Work item ::
Copy the lines below verbatim, beginning with the line that includes "change,first,where,second,where,amount" and continuing to the end; leave out everything before it.

Data ::
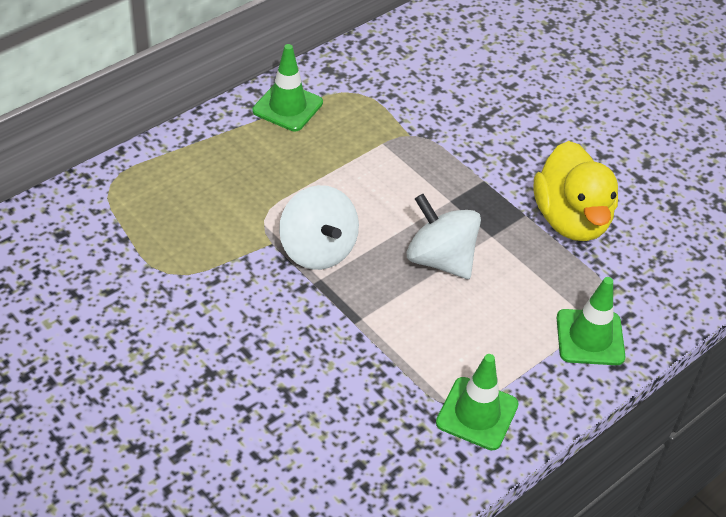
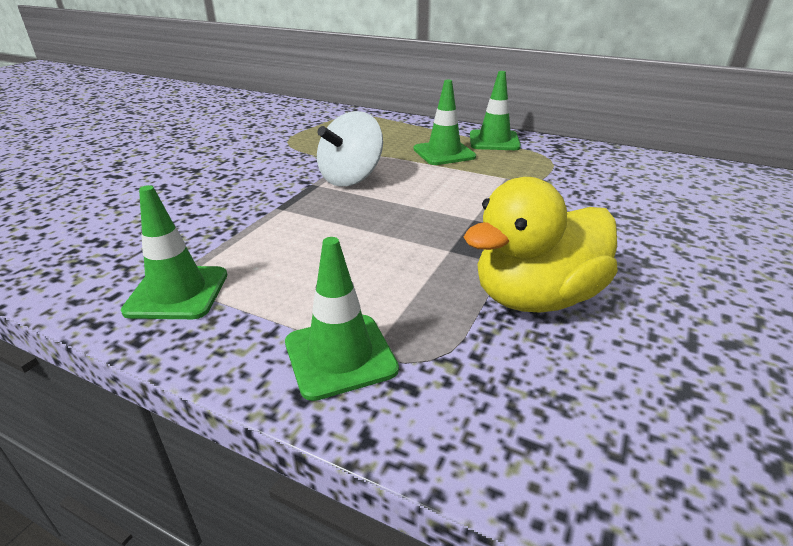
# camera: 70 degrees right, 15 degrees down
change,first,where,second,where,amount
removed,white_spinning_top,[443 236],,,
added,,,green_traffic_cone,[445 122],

Result for this task ::
change,first,where,second,where,amount
removed,white_spinning_top,[443 236],,,
added,,,green_traffic_cone,[445 122],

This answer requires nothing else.